* _What needs to be done_: Give back, unchanged, the lines from the one containing "bidet: (393, 109) -> (619, 363), moved" to the end of the listing, inclusive of both.

* _Data records_:
========

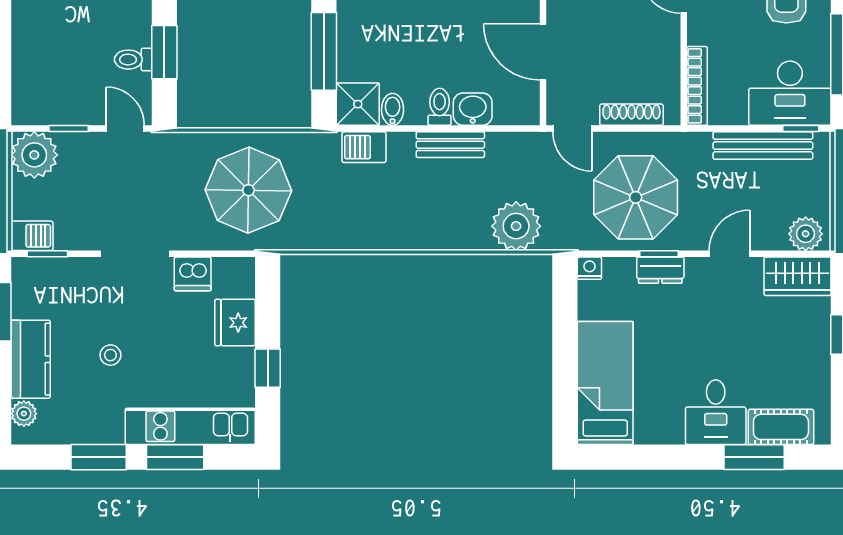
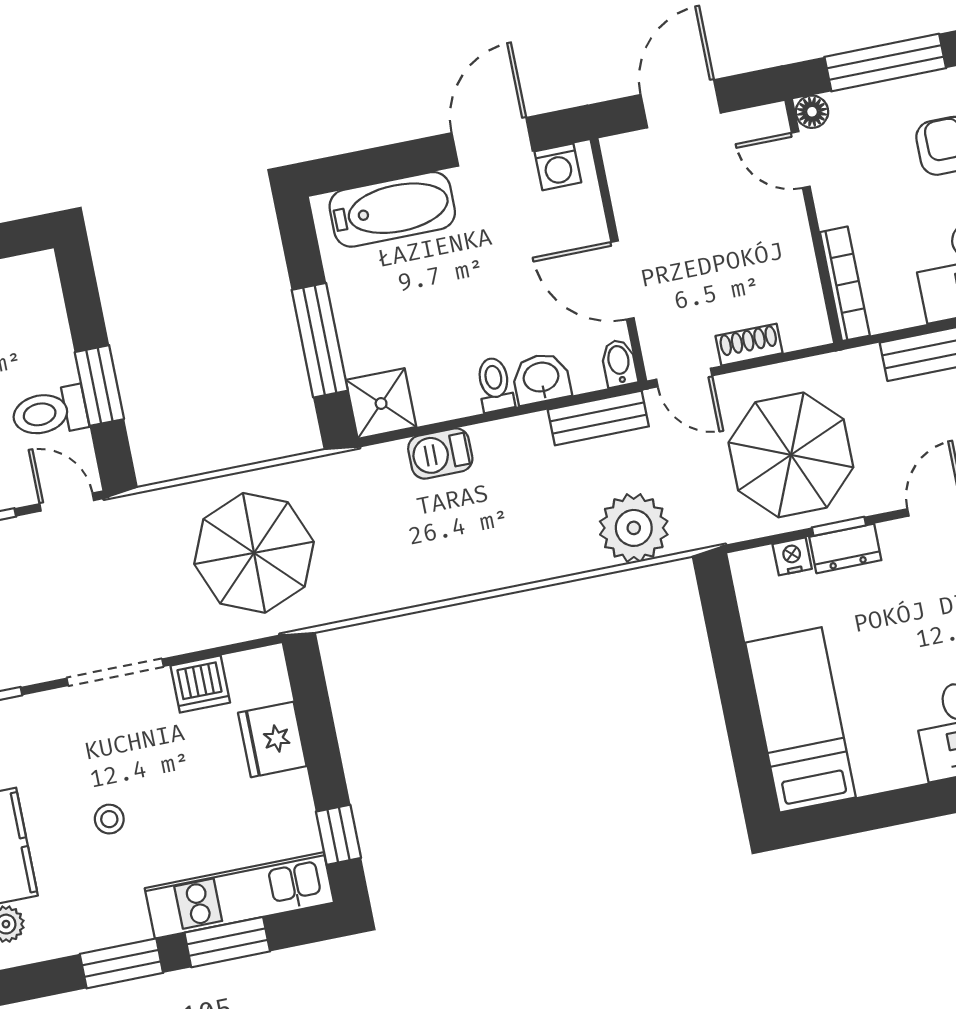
toilet: (133, 60) -> (50, 412), width x1.37, depth x1.39
bidet: (393, 109) -> (619, 363), moved
shoe rack: (631, 115) -> (749, 345), width x0.70
bench: (450, 145) -> (598, 418), moved
barbecue: (364, 147) -> (440, 453), moved
nightstand: (589, 268) -> (792, 556), moved
window: (268, 368) -> (338, 835), moved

========

* _Expected output_:
bidet: (393, 109) -> (619, 363), moved
shoe rack: (631, 115) -> (749, 345), width x0.70
bench: (450, 145) -> (598, 418), moved
barbecue: (364, 147) -> (440, 453), moved
nightstand: (589, 268) -> (792, 556), moved
window: (268, 368) -> (338, 835), moved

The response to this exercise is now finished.